* Task description *
From the data below, copy exactly the lines that lie between the one holding "BARO3 pin SDA: D11 -> A4" and the one holding "IR pin OUT: B12 -> B13", including both, and nothing more.
*** Supplied records Section Begins ***
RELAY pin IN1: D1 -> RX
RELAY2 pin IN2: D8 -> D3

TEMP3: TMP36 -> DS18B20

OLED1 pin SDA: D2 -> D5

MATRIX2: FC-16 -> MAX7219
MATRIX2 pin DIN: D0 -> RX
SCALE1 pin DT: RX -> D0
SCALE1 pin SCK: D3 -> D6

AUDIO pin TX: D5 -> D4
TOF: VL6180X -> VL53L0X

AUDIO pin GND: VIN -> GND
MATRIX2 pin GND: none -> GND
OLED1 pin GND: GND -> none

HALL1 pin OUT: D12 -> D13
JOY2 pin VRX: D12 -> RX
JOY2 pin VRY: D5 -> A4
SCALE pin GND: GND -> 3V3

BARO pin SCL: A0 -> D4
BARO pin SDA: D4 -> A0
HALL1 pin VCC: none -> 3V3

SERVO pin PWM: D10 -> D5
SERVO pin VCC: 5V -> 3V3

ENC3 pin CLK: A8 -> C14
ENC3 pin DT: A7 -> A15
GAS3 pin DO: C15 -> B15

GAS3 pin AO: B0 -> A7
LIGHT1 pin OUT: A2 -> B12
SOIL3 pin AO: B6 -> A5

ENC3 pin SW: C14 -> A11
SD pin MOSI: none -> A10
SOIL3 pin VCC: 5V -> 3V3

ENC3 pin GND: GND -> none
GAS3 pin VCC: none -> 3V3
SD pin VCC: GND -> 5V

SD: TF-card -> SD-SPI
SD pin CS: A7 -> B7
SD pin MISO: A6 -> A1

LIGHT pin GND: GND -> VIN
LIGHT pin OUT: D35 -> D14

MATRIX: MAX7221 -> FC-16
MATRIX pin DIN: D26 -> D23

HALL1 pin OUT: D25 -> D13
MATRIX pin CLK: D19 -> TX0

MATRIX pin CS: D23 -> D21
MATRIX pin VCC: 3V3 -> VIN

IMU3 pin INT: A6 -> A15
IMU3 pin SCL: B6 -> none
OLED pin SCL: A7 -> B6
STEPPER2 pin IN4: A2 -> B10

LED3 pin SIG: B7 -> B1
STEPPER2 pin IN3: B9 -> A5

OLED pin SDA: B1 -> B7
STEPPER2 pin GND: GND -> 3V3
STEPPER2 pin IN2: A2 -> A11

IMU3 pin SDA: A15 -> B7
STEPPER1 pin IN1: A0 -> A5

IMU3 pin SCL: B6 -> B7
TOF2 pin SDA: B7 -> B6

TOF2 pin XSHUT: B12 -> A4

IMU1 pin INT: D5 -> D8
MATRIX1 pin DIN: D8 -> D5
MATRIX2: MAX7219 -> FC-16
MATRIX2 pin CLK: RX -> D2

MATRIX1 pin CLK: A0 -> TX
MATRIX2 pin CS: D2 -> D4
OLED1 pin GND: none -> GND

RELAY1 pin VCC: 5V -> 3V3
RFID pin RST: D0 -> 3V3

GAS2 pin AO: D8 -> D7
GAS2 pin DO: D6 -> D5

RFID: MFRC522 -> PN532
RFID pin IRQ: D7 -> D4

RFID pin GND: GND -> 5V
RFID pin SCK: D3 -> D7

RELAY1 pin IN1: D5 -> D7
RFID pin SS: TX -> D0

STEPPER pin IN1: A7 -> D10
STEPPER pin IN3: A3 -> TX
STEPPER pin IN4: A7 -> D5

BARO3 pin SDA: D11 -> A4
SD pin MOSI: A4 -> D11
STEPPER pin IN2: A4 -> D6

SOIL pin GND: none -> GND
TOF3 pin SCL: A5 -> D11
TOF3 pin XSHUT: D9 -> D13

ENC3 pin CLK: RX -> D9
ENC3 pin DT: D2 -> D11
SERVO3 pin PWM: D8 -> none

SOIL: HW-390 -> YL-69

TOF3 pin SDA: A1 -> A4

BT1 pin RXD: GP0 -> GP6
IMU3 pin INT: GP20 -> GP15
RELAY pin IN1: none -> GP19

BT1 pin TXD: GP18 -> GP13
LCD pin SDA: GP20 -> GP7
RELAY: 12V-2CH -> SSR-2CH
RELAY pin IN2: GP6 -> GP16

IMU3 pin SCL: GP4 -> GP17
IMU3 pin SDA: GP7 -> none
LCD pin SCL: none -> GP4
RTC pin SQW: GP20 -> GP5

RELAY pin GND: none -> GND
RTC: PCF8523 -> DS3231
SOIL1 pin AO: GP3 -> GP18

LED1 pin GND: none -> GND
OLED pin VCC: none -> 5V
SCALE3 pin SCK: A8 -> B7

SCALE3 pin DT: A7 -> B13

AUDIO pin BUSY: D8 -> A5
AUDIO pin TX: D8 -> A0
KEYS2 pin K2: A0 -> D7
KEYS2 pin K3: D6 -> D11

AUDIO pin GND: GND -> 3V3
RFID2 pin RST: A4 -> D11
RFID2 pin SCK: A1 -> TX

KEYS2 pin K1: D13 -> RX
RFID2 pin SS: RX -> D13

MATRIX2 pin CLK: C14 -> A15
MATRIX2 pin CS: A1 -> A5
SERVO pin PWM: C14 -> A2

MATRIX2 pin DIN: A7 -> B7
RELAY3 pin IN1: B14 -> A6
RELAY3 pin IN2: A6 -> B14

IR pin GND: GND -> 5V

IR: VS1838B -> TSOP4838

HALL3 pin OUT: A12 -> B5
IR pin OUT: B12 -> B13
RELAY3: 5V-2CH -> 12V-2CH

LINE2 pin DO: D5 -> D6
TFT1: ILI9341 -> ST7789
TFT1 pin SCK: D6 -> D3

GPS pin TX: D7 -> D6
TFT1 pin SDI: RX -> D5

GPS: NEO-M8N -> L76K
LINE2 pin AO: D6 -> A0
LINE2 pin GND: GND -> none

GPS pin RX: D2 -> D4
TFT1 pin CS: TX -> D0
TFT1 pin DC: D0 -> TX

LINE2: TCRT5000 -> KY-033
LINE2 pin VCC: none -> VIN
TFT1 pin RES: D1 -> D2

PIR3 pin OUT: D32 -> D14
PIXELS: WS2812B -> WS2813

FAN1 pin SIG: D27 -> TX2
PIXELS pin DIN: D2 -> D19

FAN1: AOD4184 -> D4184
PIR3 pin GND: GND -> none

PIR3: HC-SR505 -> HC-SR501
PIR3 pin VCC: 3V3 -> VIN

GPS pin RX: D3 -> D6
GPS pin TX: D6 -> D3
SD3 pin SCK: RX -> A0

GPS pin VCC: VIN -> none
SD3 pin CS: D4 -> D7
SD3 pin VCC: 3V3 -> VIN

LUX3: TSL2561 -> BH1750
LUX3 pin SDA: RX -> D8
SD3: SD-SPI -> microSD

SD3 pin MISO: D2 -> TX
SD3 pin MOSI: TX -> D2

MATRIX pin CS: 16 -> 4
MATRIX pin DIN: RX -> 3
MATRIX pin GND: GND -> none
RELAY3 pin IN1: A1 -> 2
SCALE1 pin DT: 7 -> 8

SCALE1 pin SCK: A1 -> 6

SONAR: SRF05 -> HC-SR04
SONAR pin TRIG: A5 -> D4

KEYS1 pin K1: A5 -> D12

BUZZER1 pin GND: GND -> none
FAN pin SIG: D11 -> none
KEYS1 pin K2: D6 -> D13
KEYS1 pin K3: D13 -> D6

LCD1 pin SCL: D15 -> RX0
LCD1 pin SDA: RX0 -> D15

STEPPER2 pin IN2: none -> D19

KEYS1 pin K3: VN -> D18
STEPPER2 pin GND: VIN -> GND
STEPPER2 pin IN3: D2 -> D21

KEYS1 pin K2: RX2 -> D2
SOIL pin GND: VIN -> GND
*** Supplied records Section Ends ***
* Your solution *
BARO3 pin SDA: D11 -> A4
SD pin MOSI: A4 -> D11
STEPPER pin IN2: A4 -> D6

SOIL pin GND: none -> GND
TOF3 pin SCL: A5 -> D11
TOF3 pin XSHUT: D9 -> D13

ENC3 pin CLK: RX -> D9
ENC3 pin DT: D2 -> D11
SERVO3 pin PWM: D8 -> none

SOIL: HW-390 -> YL-69

TOF3 pin SDA: A1 -> A4

BT1 pin RXD: GP0 -> GP6
IMU3 pin INT: GP20 -> GP15
RELAY pin IN1: none -> GP19

BT1 pin TXD: GP18 -> GP13
LCD pin SDA: GP20 -> GP7
RELAY: 12V-2CH -> SSR-2CH
RELAY pin IN2: GP6 -> GP16

IMU3 pin SCL: GP4 -> GP17
IMU3 pin SDA: GP7 -> none
LCD pin SCL: none -> GP4
RTC pin SQW: GP20 -> GP5

RELAY pin GND: none -> GND
RTC: PCF8523 -> DS3231
SOIL1 pin AO: GP3 -> GP18

LED1 pin GND: none -> GND
OLED pin VCC: none -> 5V
SCALE3 pin SCK: A8 -> B7

SCALE3 pin DT: A7 -> B13

AUDIO pin BUSY: D8 -> A5
AUDIO pin TX: D8 -> A0
KEYS2 pin K2: A0 -> D7
KEYS2 pin K3: D6 -> D11

AUDIO pin GND: GND -> 3V3
RFID2 pin RST: A4 -> D11
RFID2 pin SCK: A1 -> TX

KEYS2 pin K1: D13 -> RX
RFID2 pin SS: RX -> D13

MATRIX2 pin CLK: C14 -> A15
MATRIX2 pin CS: A1 -> A5
SERVO pin PWM: C14 -> A2

MATRIX2 pin DIN: A7 -> B7
RELAY3 pin IN1: B14 -> A6
RELAY3 pin IN2: A6 -> B14

IR pin GND: GND -> 5V

IR: VS1838B -> TSOP4838

HALL3 pin OUT: A12 -> B5
IR pin OUT: B12 -> B13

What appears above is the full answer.